**What this task involves**
Copy the lines of the data below exactly, starting at the first and stopping after the line that contains "[676 271 759 343]"; include no pictures.
BEGIN
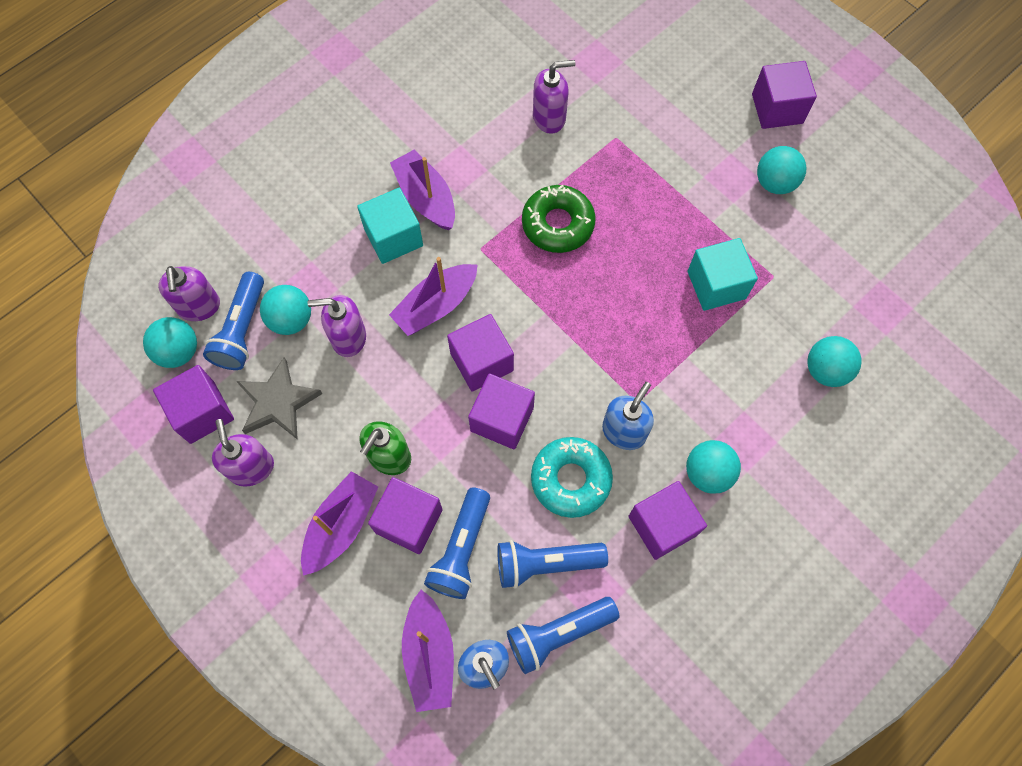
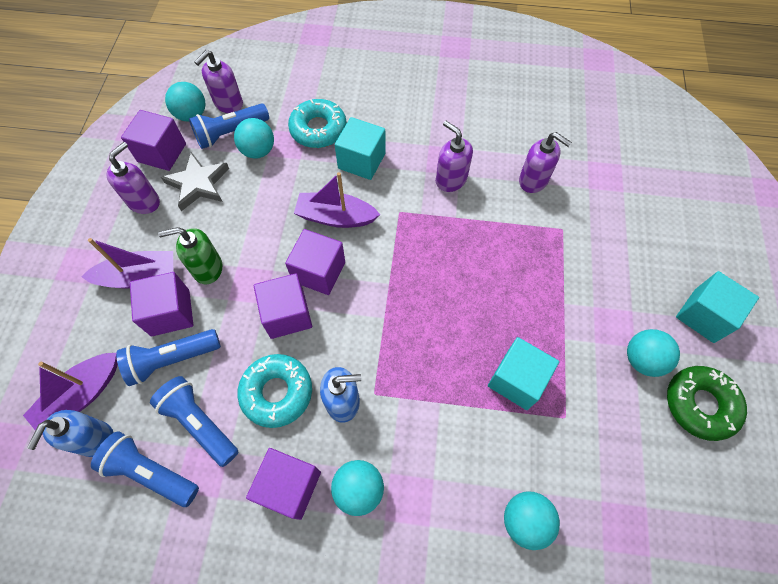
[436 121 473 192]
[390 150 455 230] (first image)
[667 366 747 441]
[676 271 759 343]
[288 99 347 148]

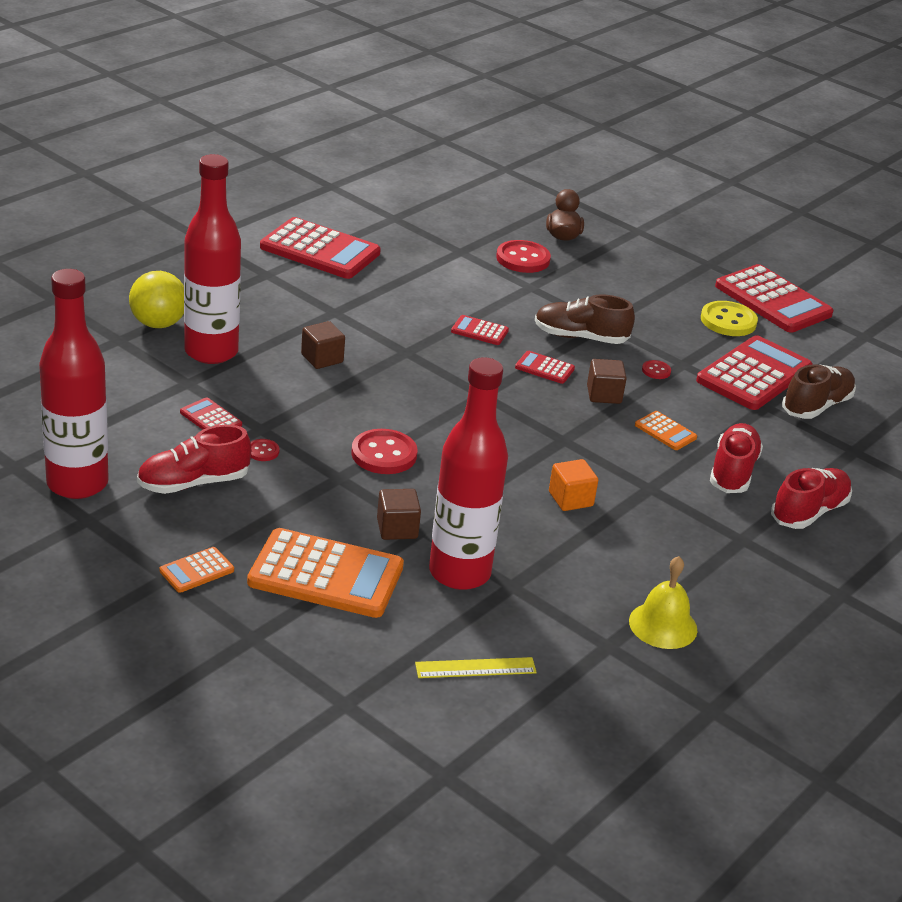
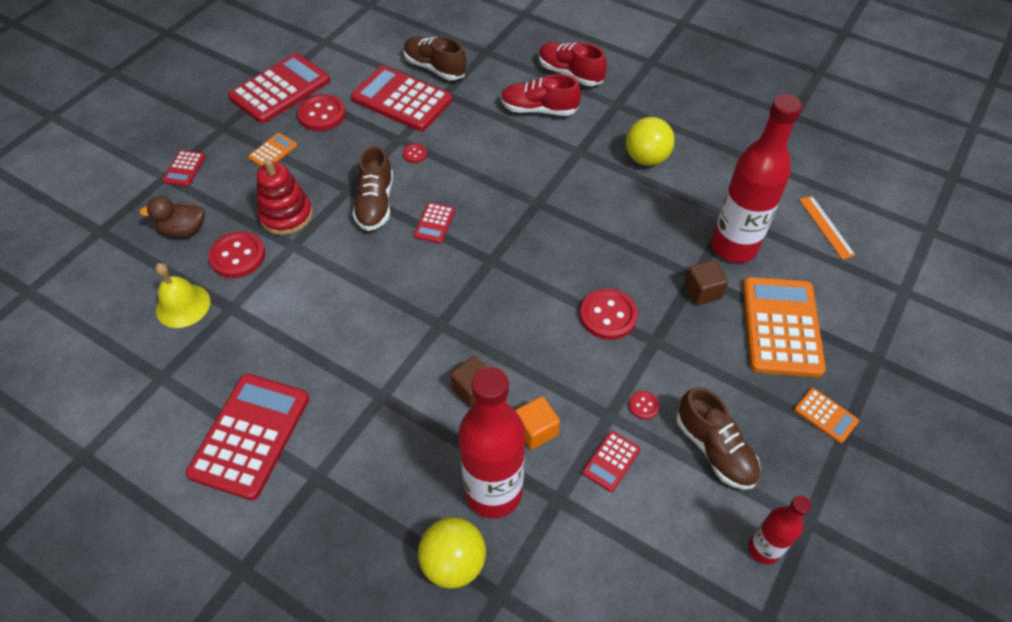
[748 496 811 565]
[676 387 761 490]
[799 196 856 259]
[162 150 206 187]
[515 396 560 450]
[587 359 627 404] (first image)
[155 263 210 328]
[248 133 297 167]
[297 94 346 131]
[257 159 313 235]
[626 117 675 166]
END
**Result of the task**
[436 121 473 192]
[390 150 455 230] (first image)
[667 366 747 441]
[676 271 759 343]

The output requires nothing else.